> _To do_
Exact copy, no pictures: reproduce every record below as it stands.
··· Information ···
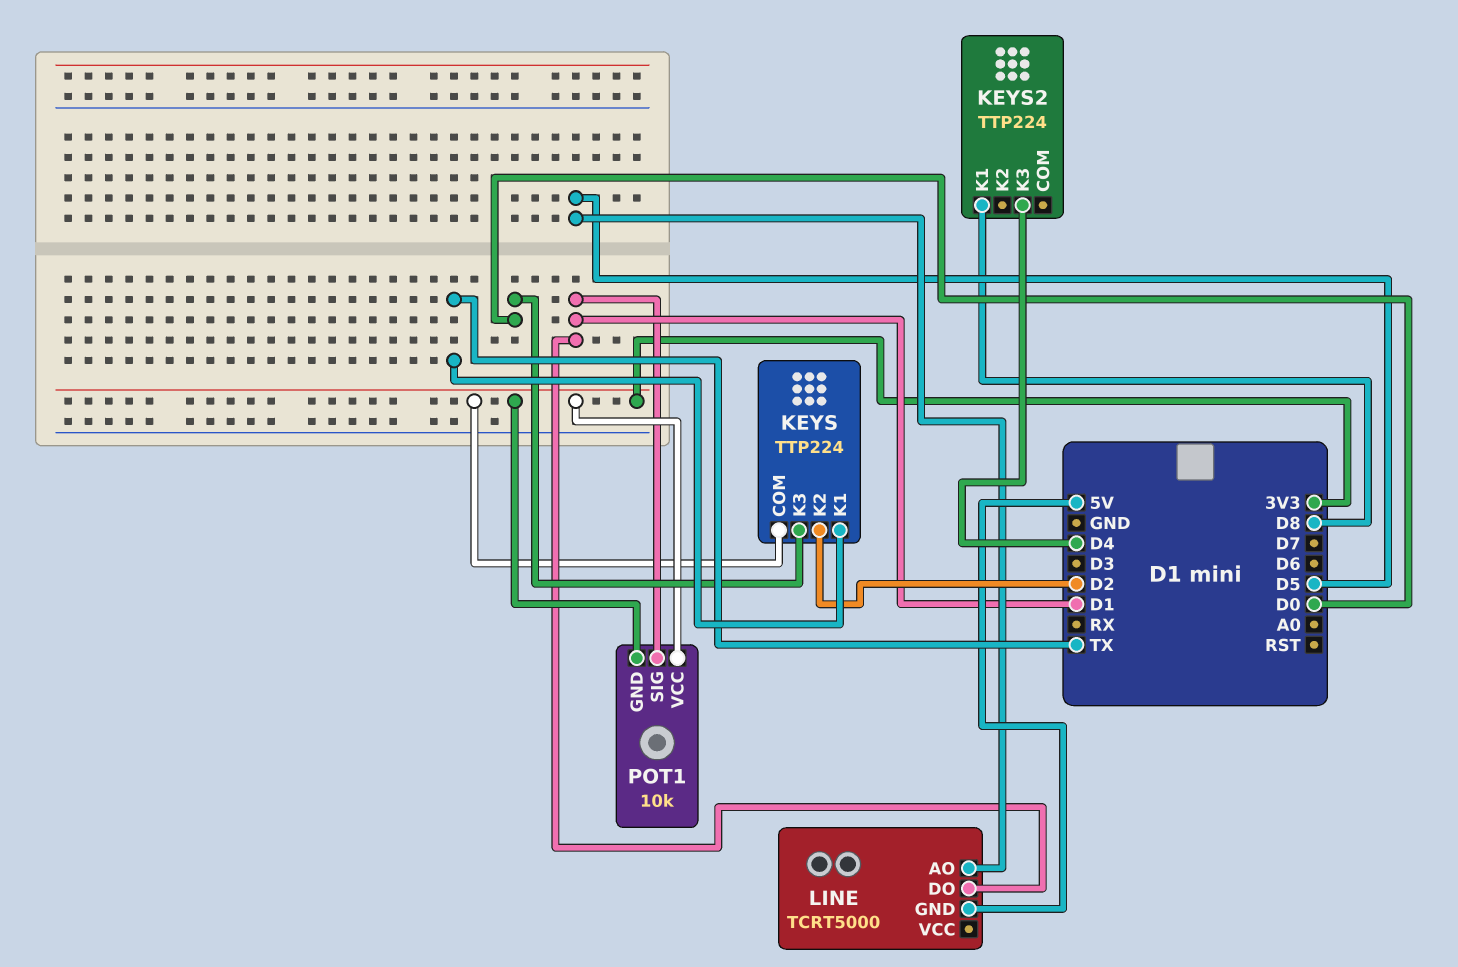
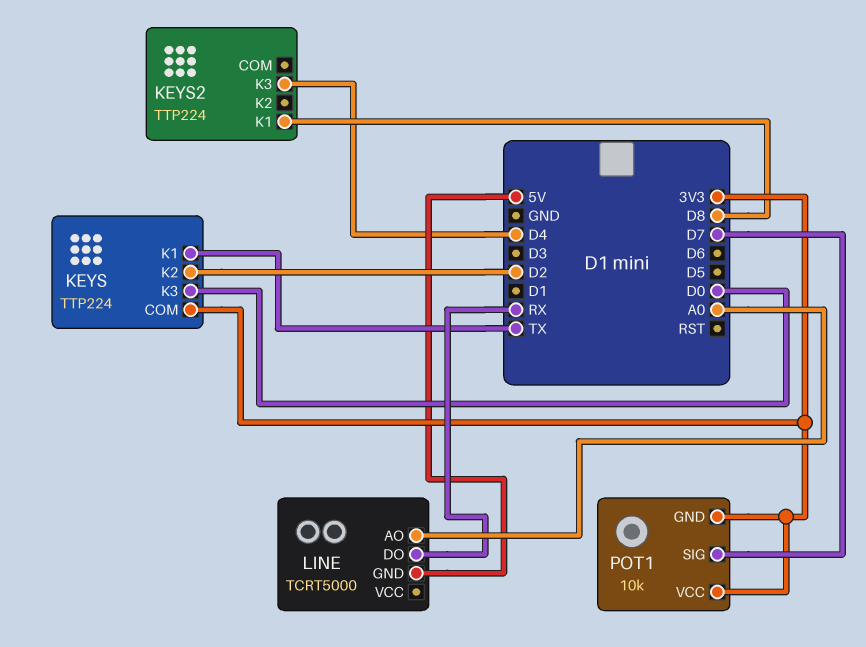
LINE pin AO: D5 -> A0
LINE pin DO: D1 -> RX
POT1 pin SIG: D1 -> D7

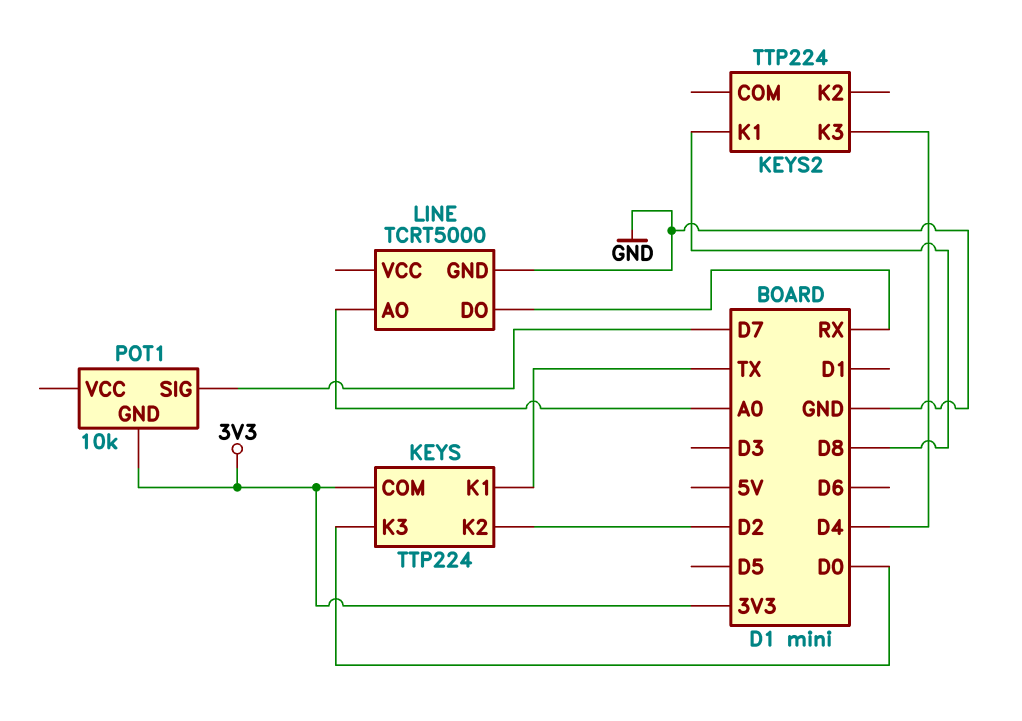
LINE pin GND: 5V -> GND
POT1 pin VCC: 3V3 -> none

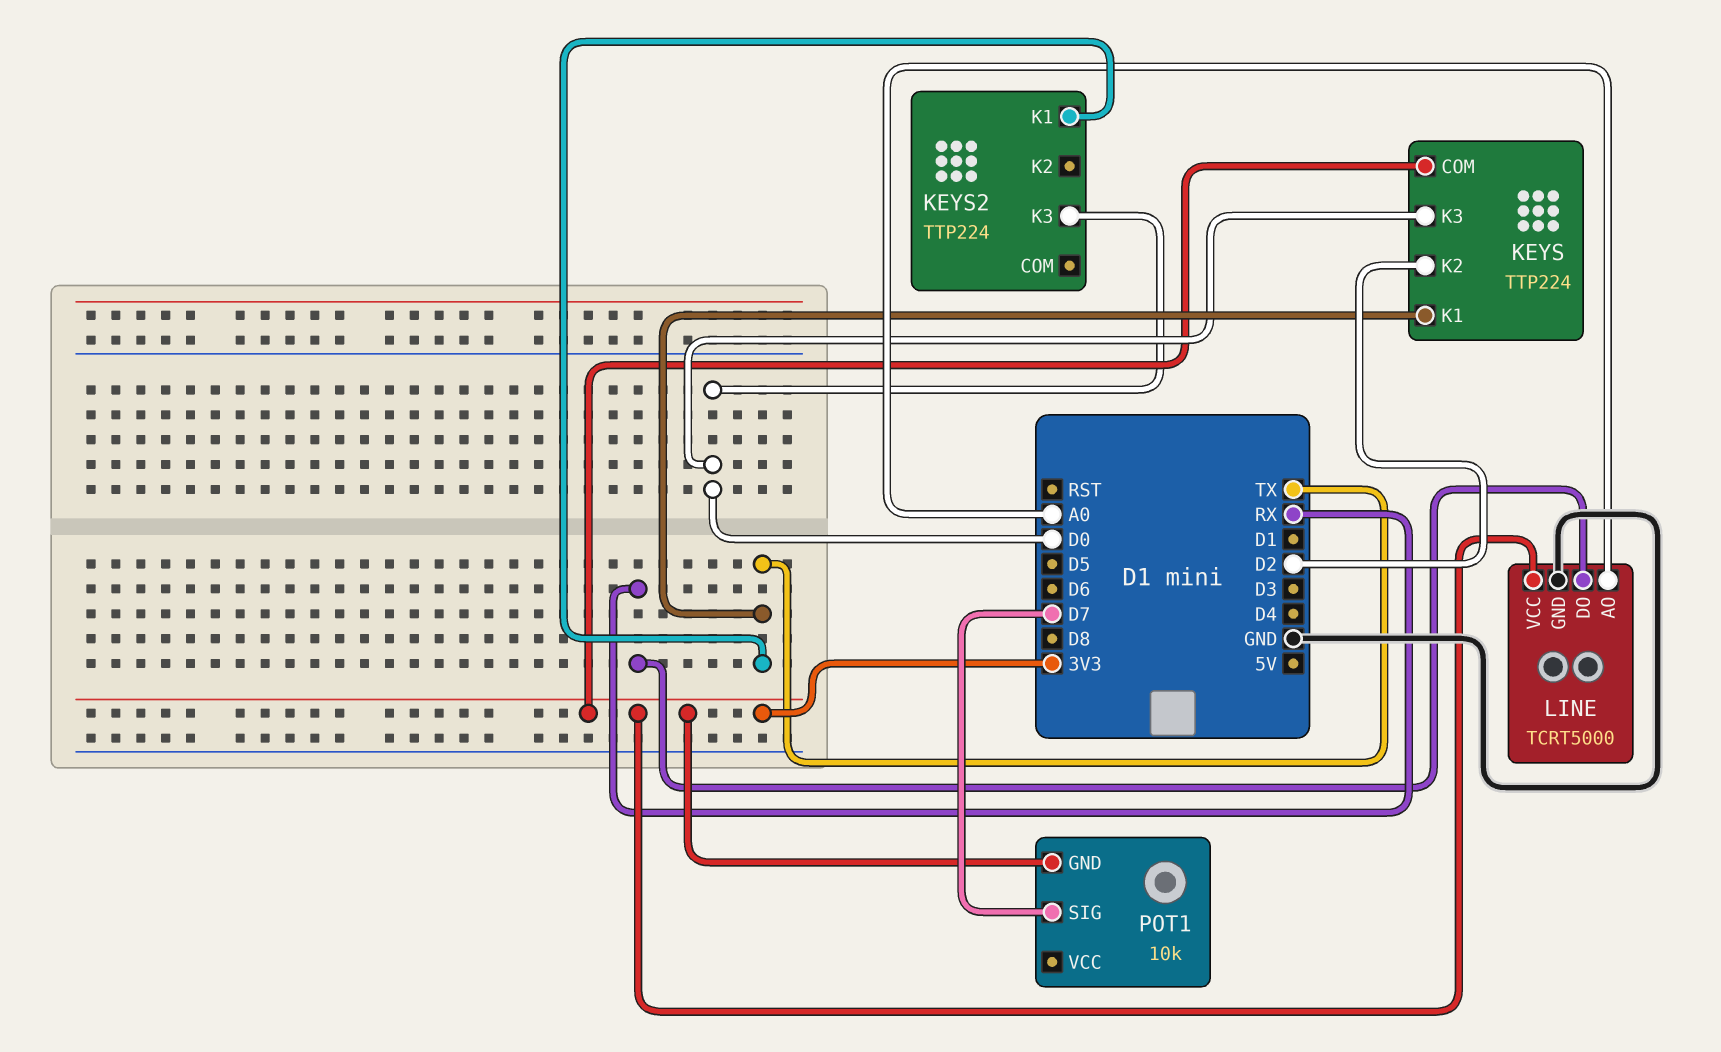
KEYS2 pin K1: D8 -> TX
KEYS2 pin K3: D4 -> D0
LINE pin VCC: none -> 3V3

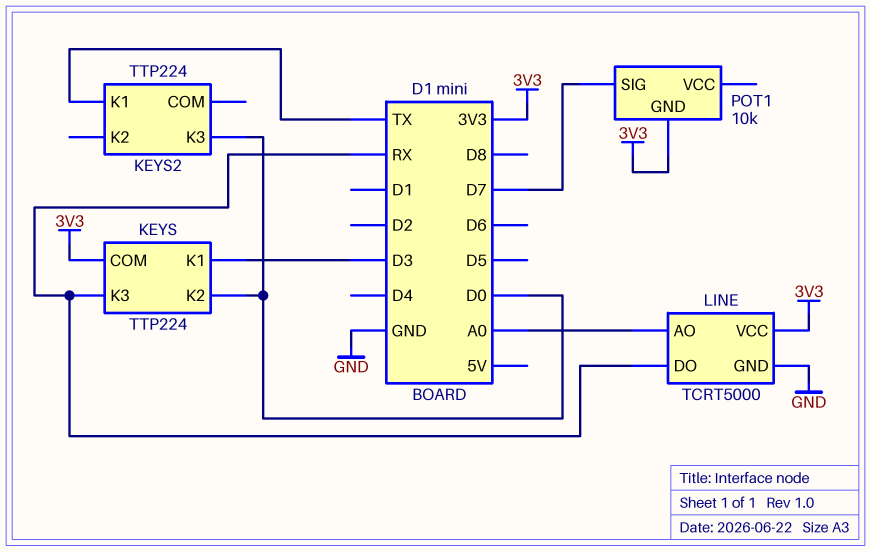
KEYS pin K1: TX -> D3
KEYS pin K2: D2 -> D0
KEYS pin K3: D0 -> RX

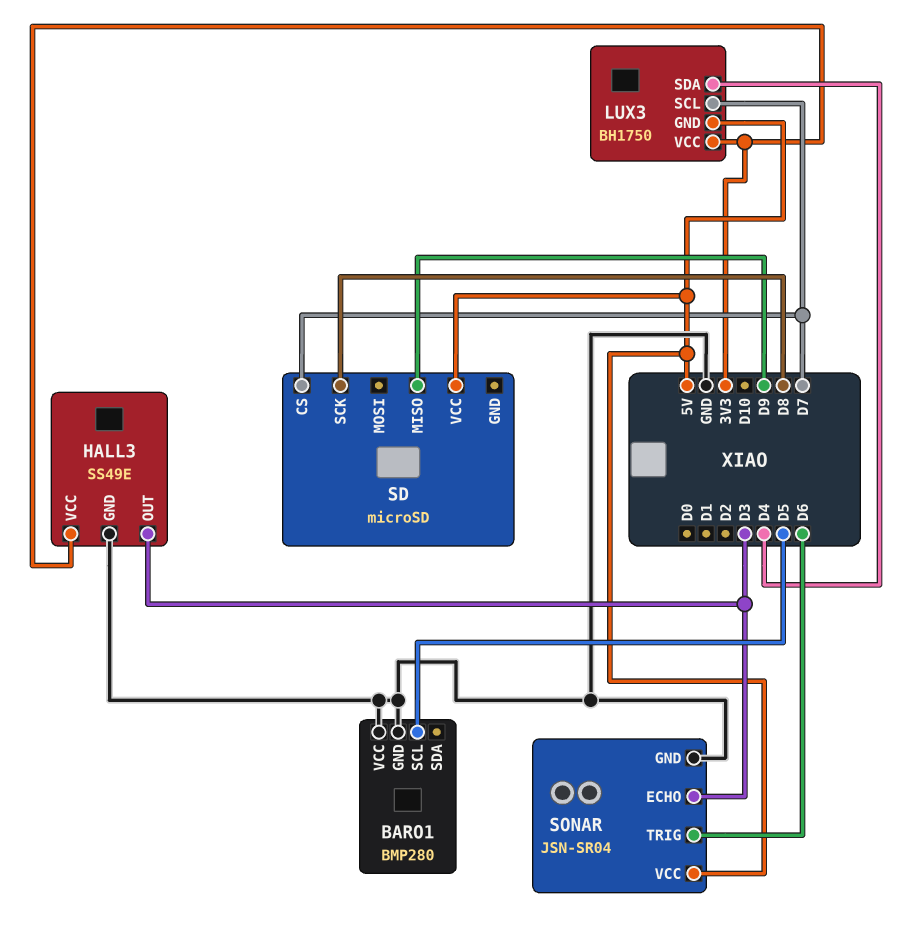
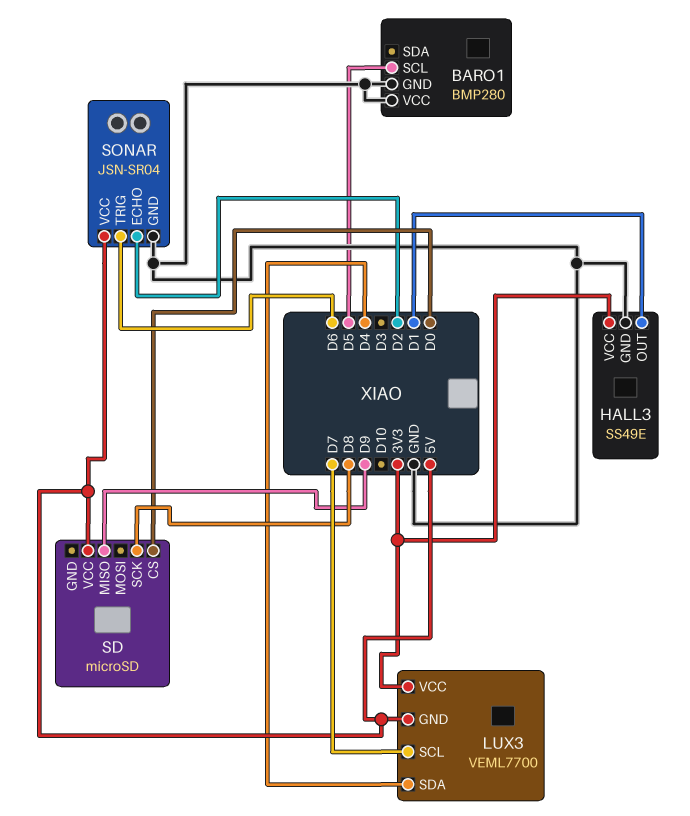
HALL3 pin OUT: D3 -> D1
LUX3: BH1750 -> VEML7700
SD pin CS: D7 -> D0
SONAR pin ECHO: D3 -> D2

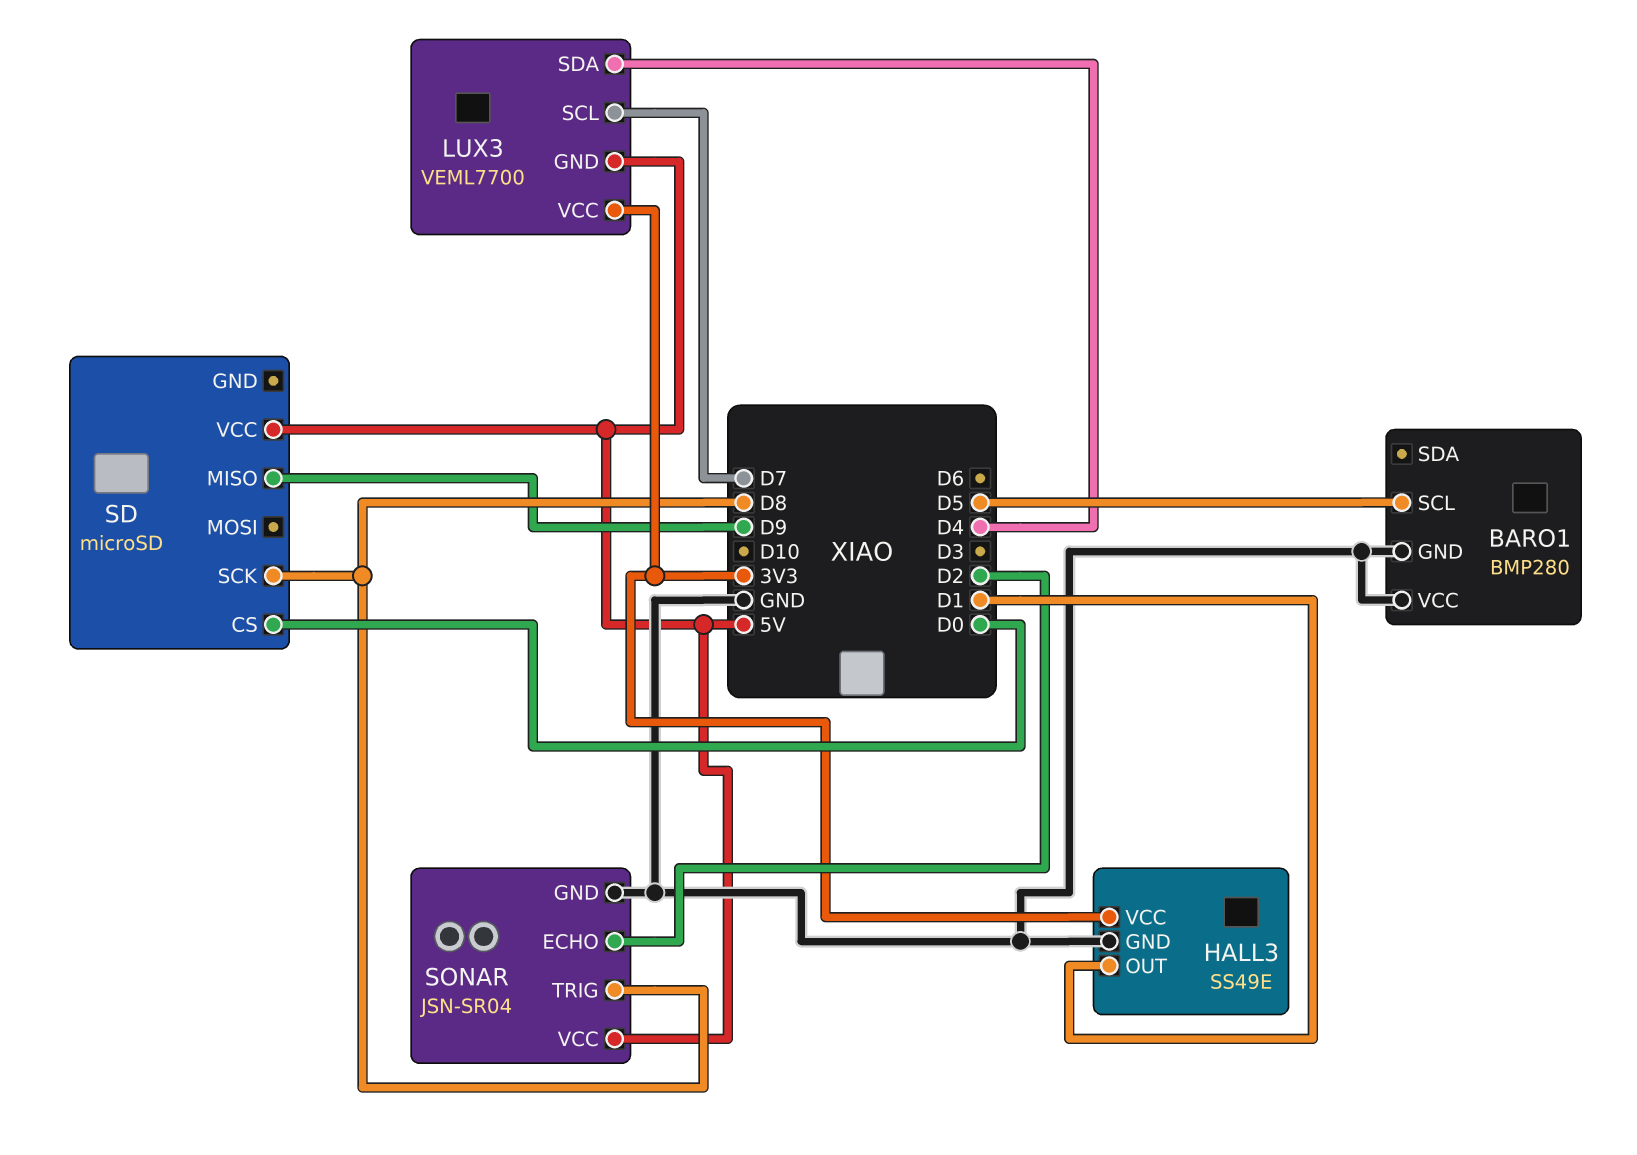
SONAR pin TRIG: D6 -> D8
···
> _Output for this task_
LINE pin AO: D5 -> A0
LINE pin DO: D1 -> RX
POT1 pin SIG: D1 -> D7

LINE pin GND: 5V -> GND
POT1 pin VCC: 3V3 -> none

KEYS2 pin K1: D8 -> TX
KEYS2 pin K3: D4 -> D0
LINE pin VCC: none -> 3V3

KEYS pin K1: TX -> D3
KEYS pin K2: D2 -> D0
KEYS pin K3: D0 -> RX

HALL3 pin OUT: D3 -> D1
LUX3: BH1750 -> VEML7700
SD pin CS: D7 -> D0
SONAR pin ECHO: D3 -> D2

SONAR pin TRIG: D6 -> D8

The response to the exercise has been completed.